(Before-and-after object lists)

++++++++

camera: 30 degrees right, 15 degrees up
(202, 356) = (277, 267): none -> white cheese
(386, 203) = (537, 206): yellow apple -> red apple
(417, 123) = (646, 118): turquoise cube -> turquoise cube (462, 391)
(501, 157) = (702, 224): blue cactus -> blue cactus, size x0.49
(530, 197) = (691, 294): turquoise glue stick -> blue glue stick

++++++++

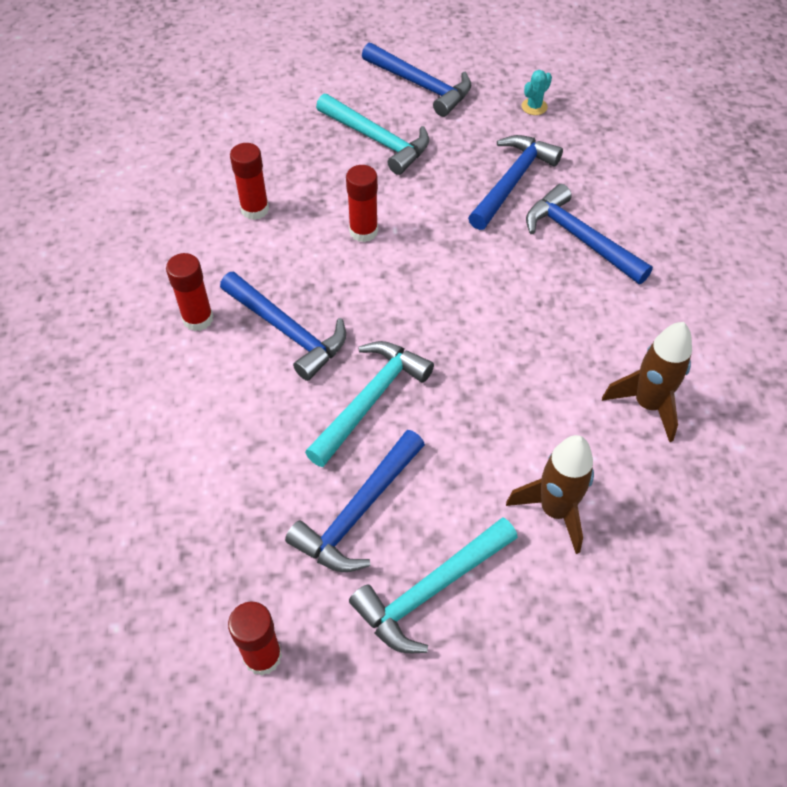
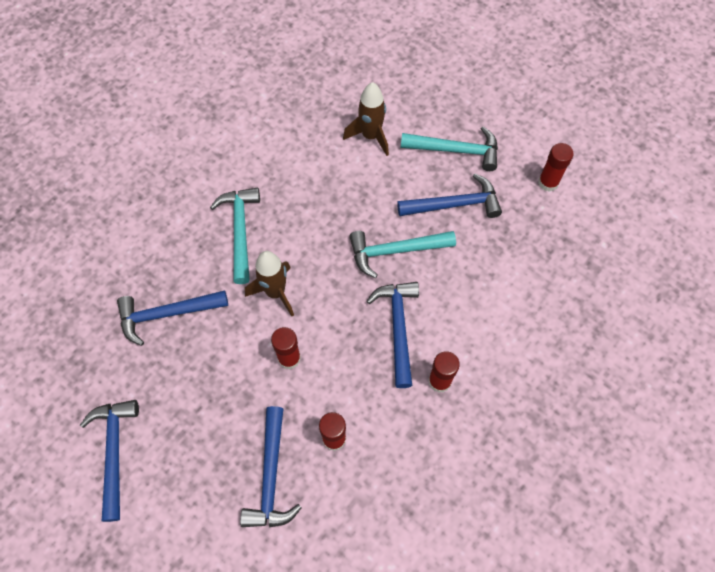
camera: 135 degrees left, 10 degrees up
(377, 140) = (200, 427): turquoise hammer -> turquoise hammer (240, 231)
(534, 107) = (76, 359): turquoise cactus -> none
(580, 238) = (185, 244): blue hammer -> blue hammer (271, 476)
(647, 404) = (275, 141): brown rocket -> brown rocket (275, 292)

++++++++

What is expected → In the entries above, which lines hold the word "blue"? Copy them out.

Written answer →
(501, 157) = (702, 224): blue cactus -> blue cactus, size x0.49
(530, 197) = (691, 294): turquoise glue stick -> blue glue stick
(580, 238) = (185, 244): blue hammer -> blue hammer (271, 476)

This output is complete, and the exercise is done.